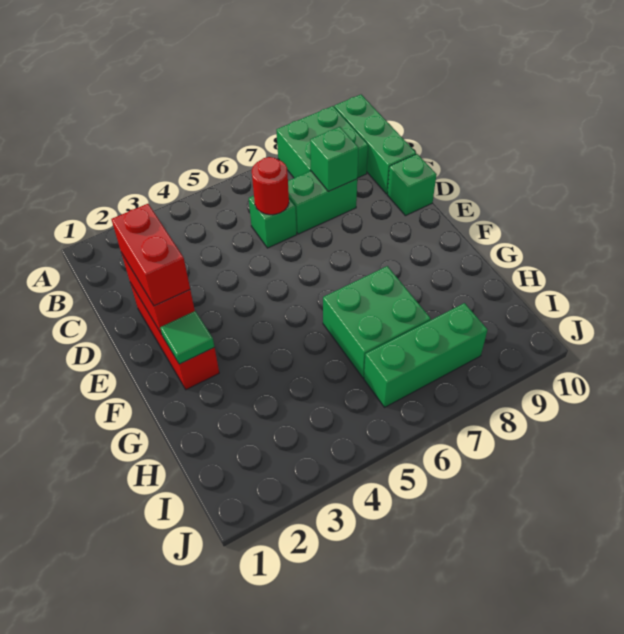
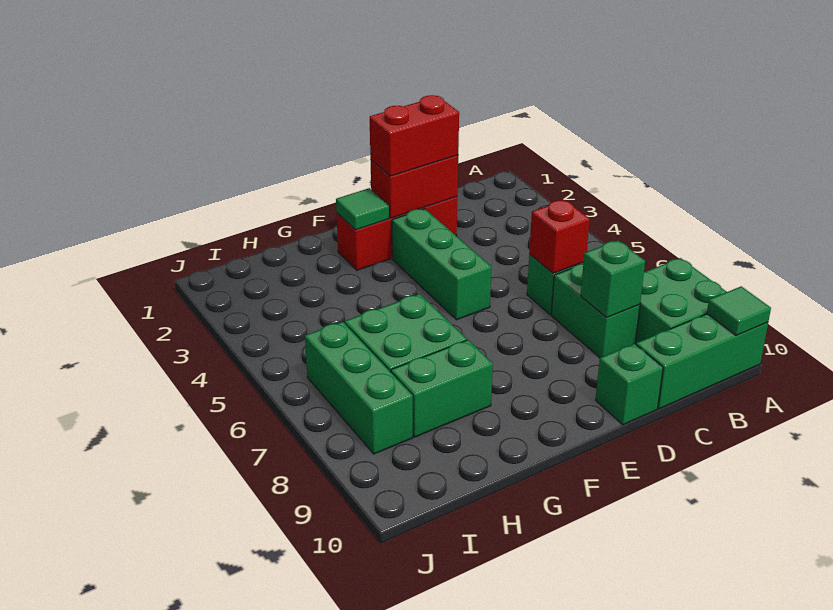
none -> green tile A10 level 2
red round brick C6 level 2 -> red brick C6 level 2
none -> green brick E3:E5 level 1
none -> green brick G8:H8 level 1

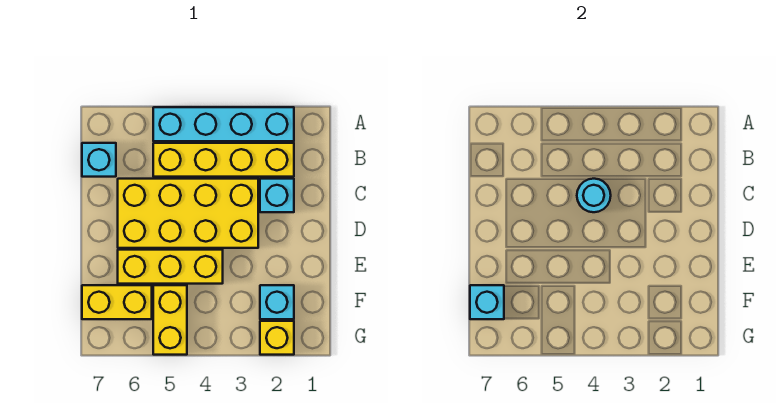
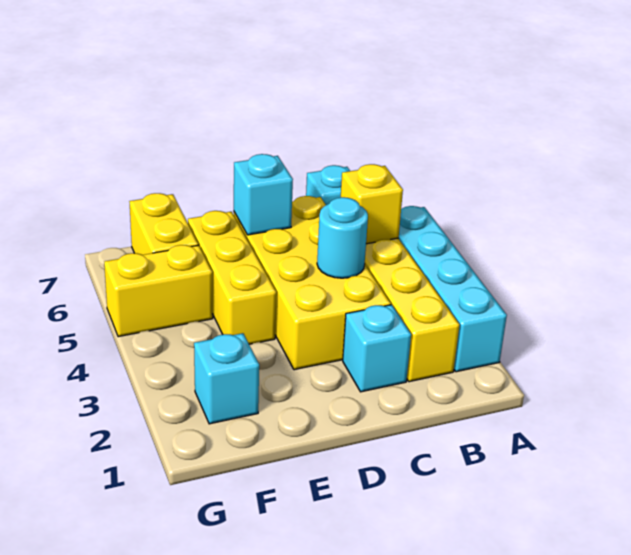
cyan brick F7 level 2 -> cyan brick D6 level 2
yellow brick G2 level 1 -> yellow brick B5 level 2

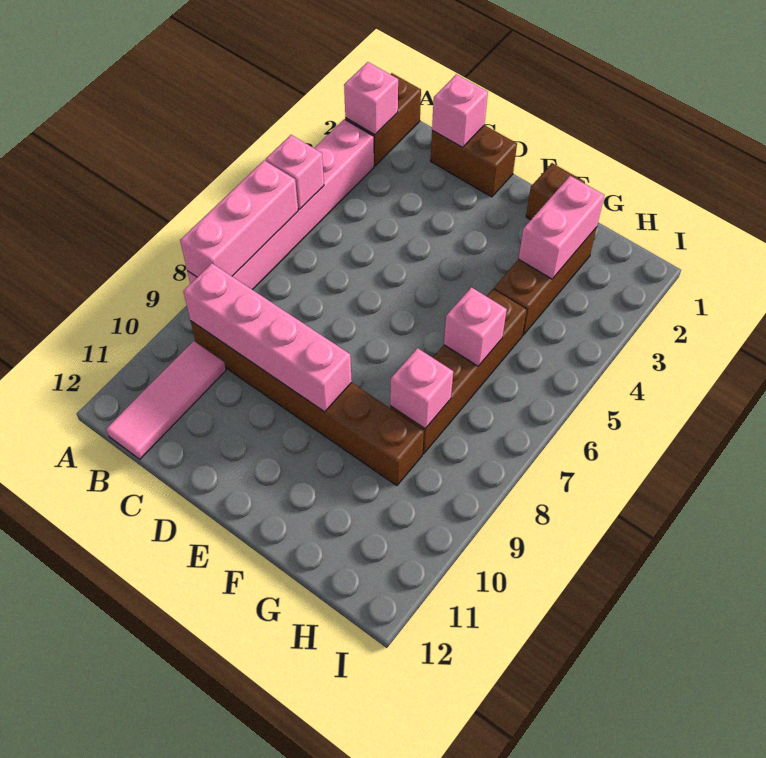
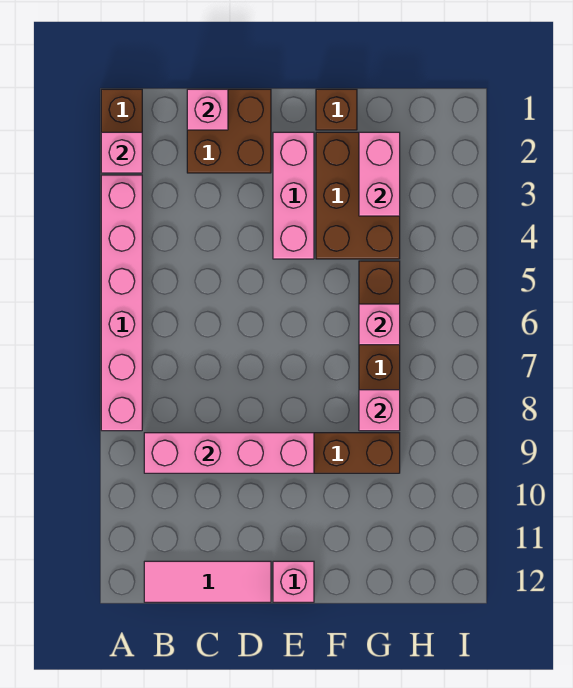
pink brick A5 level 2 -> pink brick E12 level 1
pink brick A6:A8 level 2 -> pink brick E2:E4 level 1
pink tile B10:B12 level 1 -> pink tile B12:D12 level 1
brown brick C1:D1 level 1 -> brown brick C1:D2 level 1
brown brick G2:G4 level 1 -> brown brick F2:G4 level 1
◇ ◇ ◇ ◇
**What to work on**
Print each line from the one containing "none -> green brick E3:E5 level 1" through the last line of the listing, both included, exactly and with no pictures.

**Your response**
none -> green brick E3:E5 level 1
none -> green brick G8:H8 level 1

cyan brick F7 level 2 -> cyan brick D6 level 2
yellow brick G2 level 1 -> yellow brick B5 level 2

pink brick A5 level 2 -> pink brick E12 level 1
pink brick A6:A8 level 2 -> pink brick E2:E4 level 1
pink tile B10:B12 level 1 -> pink tile B12:D12 level 1
brown brick C1:D1 level 1 -> brown brick C1:D2 level 1
brown brick G2:G4 level 1 -> brown brick F2:G4 level 1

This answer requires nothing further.